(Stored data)

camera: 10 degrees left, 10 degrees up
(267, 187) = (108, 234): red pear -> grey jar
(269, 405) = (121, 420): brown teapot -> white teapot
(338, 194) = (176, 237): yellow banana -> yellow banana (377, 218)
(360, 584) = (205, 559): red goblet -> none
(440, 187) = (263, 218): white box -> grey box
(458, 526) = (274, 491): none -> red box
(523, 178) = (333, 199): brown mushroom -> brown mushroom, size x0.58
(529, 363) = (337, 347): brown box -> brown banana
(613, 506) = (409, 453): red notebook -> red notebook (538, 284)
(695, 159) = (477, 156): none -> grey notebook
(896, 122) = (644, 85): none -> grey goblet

---

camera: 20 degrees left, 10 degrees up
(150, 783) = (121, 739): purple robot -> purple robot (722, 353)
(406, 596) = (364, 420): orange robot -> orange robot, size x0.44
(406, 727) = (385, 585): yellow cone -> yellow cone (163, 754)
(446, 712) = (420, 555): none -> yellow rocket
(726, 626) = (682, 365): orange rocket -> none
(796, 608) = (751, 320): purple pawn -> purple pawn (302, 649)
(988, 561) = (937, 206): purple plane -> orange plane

==

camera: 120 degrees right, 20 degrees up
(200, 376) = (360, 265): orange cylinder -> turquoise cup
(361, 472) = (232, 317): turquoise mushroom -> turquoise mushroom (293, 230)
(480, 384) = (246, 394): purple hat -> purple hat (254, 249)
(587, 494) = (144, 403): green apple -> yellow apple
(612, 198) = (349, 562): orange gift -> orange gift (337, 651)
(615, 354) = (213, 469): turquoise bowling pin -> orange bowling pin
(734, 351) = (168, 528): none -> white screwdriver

■ WHAT YOU NEED TO DO
From the entries above, extract only the lines running from the one containing "(480, 384) = (246, 394): purple" through the one containing "(734, 351) = (168, 528): none", inclusive.

■ EXERCISE RESPONSE
(480, 384) = (246, 394): purple hat -> purple hat (254, 249)
(587, 494) = (144, 403): green apple -> yellow apple
(612, 198) = (349, 562): orange gift -> orange gift (337, 651)
(615, 354) = (213, 469): turquoise bowling pin -> orange bowling pin
(734, 351) = (168, 528): none -> white screwdriver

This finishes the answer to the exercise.